### AIM OF THE TASK
All of the data below must be reproduced word for word, but without its images.
[[ DATA BLOCK open ]]
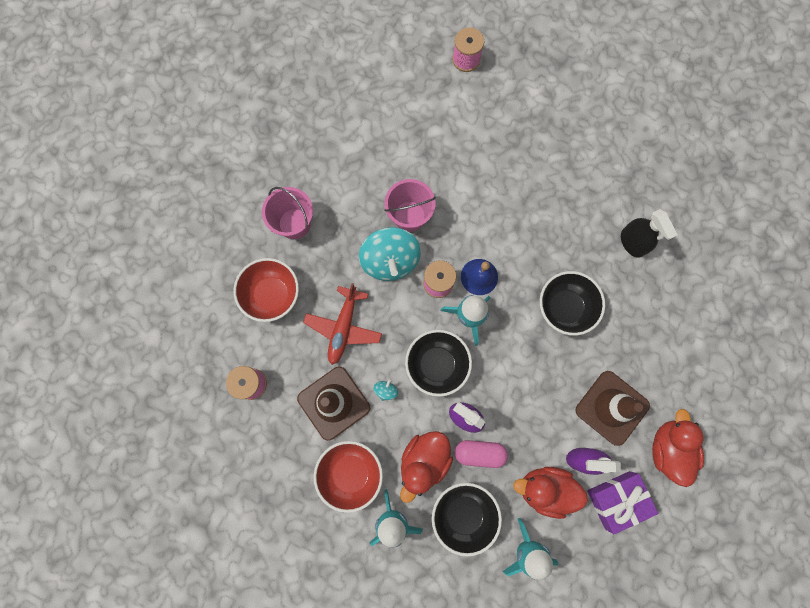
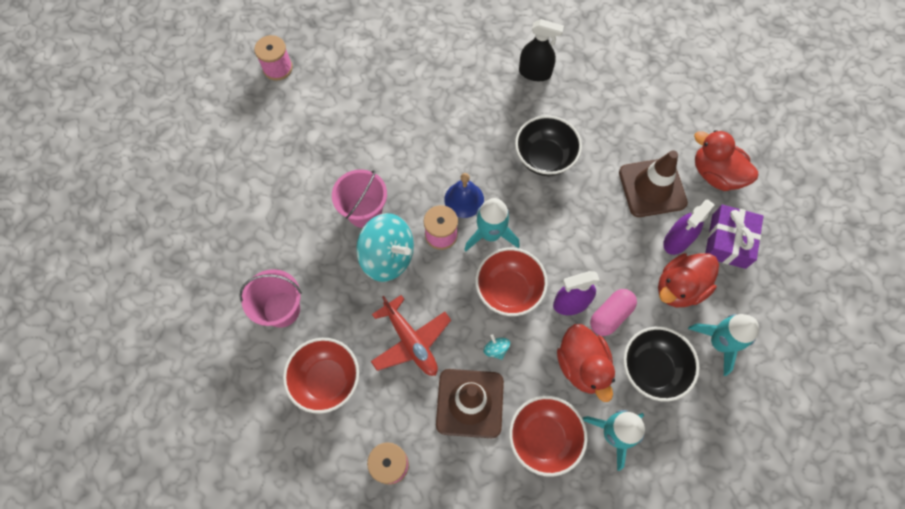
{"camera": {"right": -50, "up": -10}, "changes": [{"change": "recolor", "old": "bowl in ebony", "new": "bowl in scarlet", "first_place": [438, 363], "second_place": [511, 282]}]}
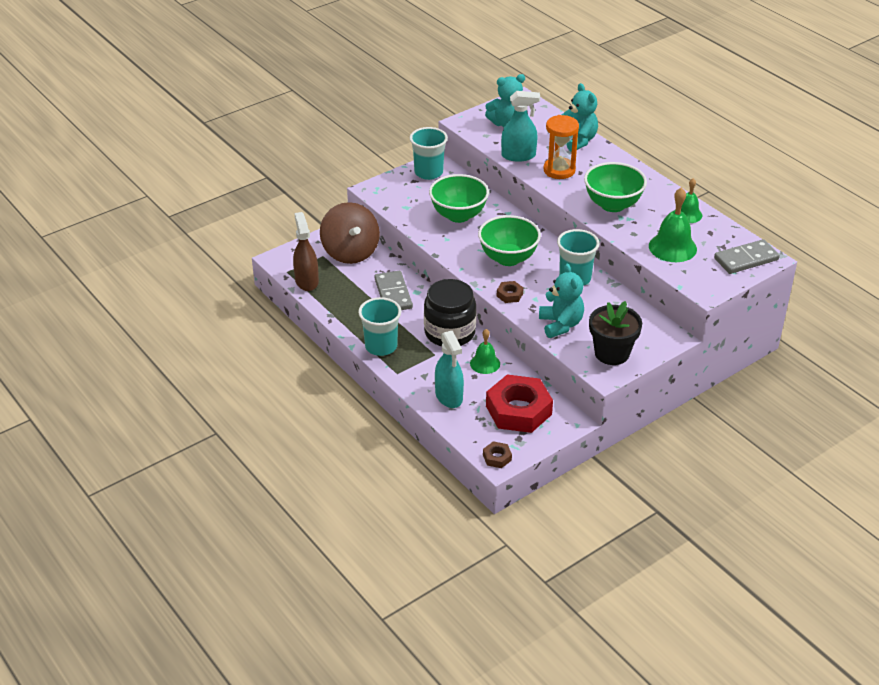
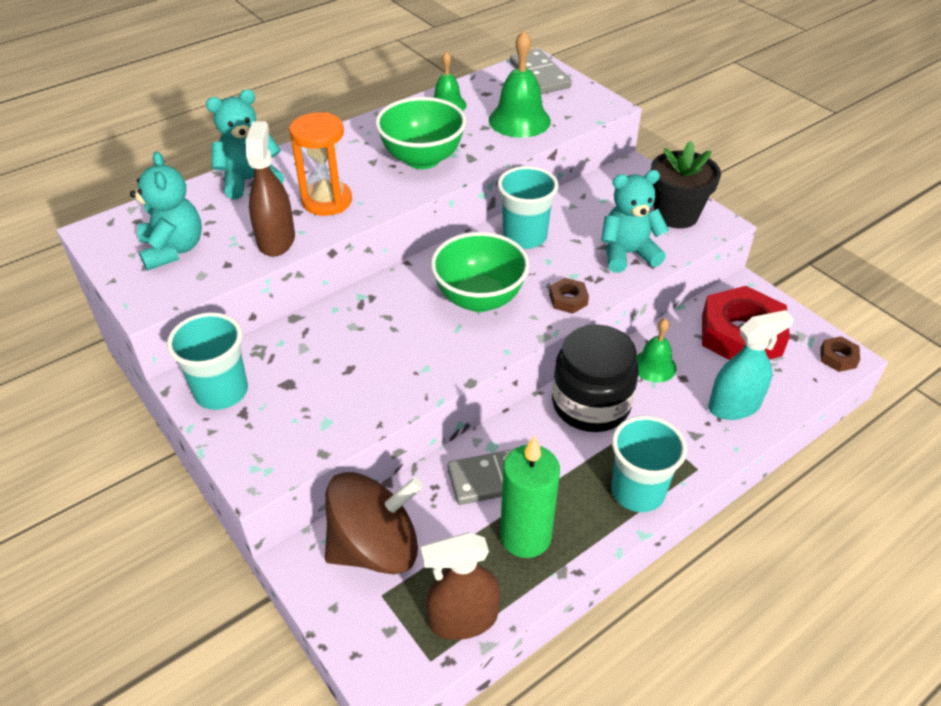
{"camera": {"right": -90, "up": 5}, "changes": [{"change": "delete", "old": "bowl in emerald", "first_place": [459, 198]}, {"change": "insert", "new": "candle in emerald", "second_place": [530, 496]}, {"change": "recolor", "old": "spray cleaner in turquoise", "new": "spray cleaner in brown", "first_place": [520, 126], "second_place": [270, 189]}]}
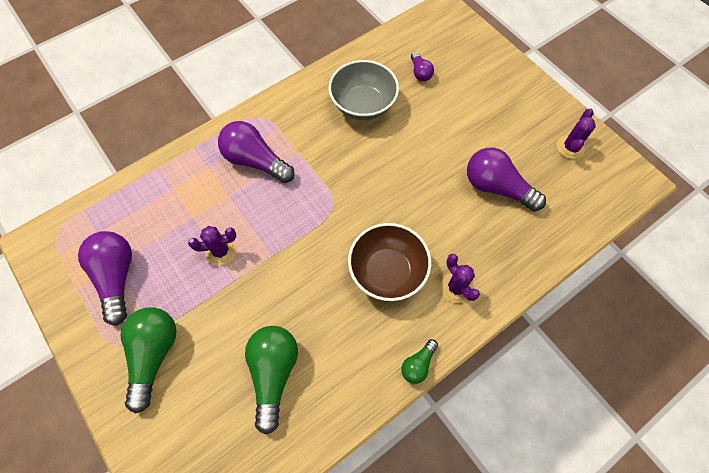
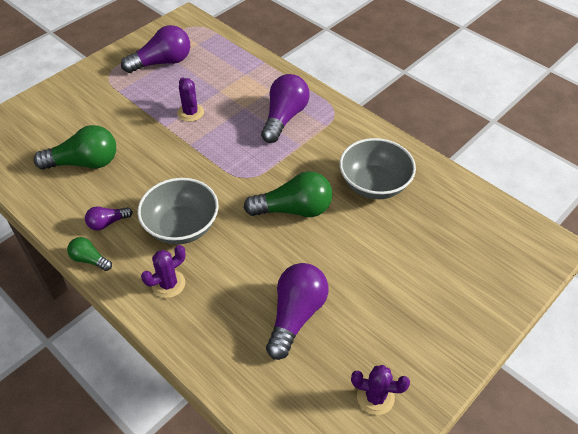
{"camera": {"right": 80, "up": -15}, "changes": [{"change": "move", "old": "bulb in emerald", "first_place": [148, 360], "second_place": [288, 194]}, {"change": "move", "old": "bulb in violet", "first_place": [422, 66], "second_place": [109, 218]}, {"change": "recolor", "old": "bowl in brown", "new": "bowl in gray", "first_place": [389, 262], "second_place": [178, 211]}]}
[[ DATA BLOCK closed ]]
### TASK RESULT
{"camera": {"right": -50, "up": -10}, "changes": [{"change": "recolor", "old": "bowl in ebony", "new": "bowl in scarlet", "first_place": [438, 363], "second_place": [511, 282]}]}
{"camera": {"right": -90, "up": 5}, "changes": [{"change": "delete", "old": "bowl in emerald", "first_place": [459, 198]}, {"change": "insert", "new": "candle in emerald", "second_place": [530, 496]}, {"change": "recolor", "old": "spray cleaner in turquoise", "new": "spray cleaner in brown", "first_place": [520, 126], "second_place": [270, 189]}]}
{"camera": {"right": 80, "up": -15}, "changes": [{"change": "move", "old": "bulb in emerald", "first_place": [148, 360], "second_place": [288, 194]}, {"change": "move", "old": "bulb in violet", "first_place": [422, 66], "second_place": [109, 218]}, {"change": "recolor", "old": "bowl in brown", "new": "bowl in gray", "first_place": [389, 262], "second_place": [178, 211]}]}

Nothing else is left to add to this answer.